## Instructions for the task
Reproduce everything in the listing from the line containing "In terms of" down to the line containing "white glossy toilet at center is in front.", substituting "white ceramic vase" for each "white glossy bottle" and leaving everything else untouched.

==================================================

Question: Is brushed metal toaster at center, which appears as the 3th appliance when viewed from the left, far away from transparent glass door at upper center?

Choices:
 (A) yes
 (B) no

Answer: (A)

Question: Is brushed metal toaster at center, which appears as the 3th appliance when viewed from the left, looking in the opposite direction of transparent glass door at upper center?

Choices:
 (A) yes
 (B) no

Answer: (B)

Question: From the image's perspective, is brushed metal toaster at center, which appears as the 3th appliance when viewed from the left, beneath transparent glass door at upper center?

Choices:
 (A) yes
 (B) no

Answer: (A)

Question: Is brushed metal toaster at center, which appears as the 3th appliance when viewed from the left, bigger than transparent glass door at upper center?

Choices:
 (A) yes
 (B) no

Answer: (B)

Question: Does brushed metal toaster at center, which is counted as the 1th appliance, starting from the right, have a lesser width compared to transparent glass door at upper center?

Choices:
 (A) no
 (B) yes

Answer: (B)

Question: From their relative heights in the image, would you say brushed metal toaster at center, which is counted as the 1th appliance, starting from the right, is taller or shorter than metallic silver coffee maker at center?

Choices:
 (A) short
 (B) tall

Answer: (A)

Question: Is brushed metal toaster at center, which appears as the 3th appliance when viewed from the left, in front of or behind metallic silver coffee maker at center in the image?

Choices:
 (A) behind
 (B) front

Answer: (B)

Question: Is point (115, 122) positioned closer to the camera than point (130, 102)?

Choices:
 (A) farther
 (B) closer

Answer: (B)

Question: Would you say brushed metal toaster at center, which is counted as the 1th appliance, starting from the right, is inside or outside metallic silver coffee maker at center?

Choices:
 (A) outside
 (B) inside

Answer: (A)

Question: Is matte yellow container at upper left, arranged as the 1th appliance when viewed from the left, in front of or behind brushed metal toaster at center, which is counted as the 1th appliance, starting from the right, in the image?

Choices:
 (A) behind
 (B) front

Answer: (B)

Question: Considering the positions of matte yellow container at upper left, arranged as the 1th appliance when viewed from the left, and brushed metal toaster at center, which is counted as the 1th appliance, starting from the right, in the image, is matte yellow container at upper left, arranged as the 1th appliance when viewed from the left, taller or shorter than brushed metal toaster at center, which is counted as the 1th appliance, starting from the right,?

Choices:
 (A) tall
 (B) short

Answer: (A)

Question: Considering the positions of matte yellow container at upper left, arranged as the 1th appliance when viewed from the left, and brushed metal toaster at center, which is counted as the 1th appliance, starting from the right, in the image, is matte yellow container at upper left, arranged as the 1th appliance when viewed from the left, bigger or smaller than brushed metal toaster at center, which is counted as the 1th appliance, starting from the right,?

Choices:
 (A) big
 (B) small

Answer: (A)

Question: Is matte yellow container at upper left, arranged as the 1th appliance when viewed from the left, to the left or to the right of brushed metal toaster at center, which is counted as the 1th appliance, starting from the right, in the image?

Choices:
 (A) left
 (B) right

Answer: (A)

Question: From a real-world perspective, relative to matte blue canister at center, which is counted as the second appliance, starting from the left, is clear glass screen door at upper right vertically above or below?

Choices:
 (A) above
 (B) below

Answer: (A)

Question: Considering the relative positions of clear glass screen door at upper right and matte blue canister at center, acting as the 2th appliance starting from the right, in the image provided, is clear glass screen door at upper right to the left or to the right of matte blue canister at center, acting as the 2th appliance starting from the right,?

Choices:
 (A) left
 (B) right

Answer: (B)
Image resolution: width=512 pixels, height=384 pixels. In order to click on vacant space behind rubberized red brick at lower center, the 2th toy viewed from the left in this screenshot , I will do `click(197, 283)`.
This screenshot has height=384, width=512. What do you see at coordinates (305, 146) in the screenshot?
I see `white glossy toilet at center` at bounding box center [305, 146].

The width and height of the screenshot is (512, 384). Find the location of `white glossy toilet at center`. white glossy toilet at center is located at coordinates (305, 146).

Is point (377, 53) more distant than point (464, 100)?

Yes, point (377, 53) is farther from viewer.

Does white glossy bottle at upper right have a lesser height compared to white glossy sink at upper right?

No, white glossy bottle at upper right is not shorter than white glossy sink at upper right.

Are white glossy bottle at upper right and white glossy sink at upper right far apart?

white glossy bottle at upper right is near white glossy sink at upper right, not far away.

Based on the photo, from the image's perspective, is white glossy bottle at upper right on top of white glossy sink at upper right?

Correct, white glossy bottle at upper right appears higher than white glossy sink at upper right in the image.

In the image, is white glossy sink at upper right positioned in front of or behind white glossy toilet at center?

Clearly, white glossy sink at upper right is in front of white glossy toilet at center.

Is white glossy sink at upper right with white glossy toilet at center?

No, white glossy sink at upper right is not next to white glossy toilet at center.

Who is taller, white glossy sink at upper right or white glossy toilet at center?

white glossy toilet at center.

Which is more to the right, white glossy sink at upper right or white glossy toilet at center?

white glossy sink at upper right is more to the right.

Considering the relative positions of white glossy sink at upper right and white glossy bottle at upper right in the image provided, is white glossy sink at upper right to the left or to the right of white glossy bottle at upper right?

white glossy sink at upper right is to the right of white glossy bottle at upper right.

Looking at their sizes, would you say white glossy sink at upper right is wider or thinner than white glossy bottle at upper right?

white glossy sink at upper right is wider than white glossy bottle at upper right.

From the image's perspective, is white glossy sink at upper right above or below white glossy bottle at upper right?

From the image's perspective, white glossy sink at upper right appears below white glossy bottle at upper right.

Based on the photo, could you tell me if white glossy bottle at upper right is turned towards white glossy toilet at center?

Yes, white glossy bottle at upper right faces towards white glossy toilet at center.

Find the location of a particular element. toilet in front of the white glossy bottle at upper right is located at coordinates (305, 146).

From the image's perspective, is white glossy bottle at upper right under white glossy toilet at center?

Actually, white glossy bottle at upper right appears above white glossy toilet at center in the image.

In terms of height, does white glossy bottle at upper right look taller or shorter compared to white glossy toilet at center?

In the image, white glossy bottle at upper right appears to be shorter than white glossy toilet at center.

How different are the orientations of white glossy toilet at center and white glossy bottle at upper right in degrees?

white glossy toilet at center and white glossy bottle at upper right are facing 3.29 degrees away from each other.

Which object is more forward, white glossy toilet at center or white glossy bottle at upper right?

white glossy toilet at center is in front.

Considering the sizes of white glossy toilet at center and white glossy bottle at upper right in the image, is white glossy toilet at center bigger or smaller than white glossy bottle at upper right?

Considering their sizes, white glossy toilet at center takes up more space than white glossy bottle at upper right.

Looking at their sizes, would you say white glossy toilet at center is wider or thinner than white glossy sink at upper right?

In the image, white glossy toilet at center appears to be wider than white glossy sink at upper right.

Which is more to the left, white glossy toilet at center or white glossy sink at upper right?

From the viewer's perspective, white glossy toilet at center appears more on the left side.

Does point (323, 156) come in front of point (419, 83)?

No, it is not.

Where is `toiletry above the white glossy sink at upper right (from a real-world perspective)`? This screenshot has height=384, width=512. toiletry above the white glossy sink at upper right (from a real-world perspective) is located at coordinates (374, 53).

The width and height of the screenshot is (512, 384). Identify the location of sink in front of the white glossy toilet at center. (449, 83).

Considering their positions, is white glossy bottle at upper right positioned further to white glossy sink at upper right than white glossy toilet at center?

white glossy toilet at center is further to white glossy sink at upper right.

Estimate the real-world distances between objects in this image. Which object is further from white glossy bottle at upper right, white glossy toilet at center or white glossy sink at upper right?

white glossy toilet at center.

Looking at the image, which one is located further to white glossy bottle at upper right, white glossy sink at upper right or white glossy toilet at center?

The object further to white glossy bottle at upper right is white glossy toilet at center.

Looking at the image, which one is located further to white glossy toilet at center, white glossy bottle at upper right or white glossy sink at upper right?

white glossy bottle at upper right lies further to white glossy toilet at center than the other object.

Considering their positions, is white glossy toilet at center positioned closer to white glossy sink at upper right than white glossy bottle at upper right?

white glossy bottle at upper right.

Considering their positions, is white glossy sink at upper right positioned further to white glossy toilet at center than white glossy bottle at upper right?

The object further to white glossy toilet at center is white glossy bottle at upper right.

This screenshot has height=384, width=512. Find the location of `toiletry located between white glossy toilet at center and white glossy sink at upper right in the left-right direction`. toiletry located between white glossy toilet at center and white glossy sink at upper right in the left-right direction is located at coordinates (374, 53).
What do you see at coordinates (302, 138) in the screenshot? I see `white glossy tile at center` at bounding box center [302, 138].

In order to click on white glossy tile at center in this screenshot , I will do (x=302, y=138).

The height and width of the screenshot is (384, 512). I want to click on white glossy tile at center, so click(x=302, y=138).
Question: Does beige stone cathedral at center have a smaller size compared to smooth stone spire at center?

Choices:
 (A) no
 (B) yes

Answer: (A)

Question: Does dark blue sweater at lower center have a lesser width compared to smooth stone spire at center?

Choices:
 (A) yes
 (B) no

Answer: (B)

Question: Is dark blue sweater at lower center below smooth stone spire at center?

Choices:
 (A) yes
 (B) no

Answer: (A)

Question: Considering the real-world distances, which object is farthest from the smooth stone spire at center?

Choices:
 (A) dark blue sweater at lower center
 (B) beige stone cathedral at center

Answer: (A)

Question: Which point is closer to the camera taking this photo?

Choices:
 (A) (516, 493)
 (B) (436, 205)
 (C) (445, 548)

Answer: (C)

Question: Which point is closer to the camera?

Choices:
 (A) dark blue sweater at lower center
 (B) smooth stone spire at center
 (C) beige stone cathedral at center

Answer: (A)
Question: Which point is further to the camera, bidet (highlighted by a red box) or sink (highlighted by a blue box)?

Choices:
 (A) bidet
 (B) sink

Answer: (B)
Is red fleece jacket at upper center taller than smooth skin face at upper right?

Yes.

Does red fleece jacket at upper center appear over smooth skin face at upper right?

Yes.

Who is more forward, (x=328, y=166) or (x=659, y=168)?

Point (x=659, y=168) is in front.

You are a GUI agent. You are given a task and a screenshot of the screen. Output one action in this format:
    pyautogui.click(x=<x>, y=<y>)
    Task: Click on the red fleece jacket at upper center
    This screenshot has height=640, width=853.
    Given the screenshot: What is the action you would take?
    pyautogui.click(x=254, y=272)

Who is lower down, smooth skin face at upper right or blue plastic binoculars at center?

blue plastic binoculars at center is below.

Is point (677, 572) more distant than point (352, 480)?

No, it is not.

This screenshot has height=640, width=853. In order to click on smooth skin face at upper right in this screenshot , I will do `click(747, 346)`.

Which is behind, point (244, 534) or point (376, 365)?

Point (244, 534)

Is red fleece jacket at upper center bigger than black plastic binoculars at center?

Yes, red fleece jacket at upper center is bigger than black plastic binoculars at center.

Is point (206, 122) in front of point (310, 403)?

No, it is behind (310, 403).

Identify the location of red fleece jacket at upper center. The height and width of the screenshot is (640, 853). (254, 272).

==================================================

## Solution to the problem
In terms of height, does white ceramic vase at upper right look taller or shorter compared to white glossy toilet at center?

In the image, white ceramic vase at upper right appears to be shorter than white glossy toilet at center.

How different are the orientations of white glossy toilet at center and white ceramic vase at upper right in degrees?

white glossy toilet at center and white ceramic vase at upper right are facing 3.29 degrees away from each other.

Which object is more forward, white glossy toilet at center or white ceramic vase at upper right?

white glossy toilet at center is in front.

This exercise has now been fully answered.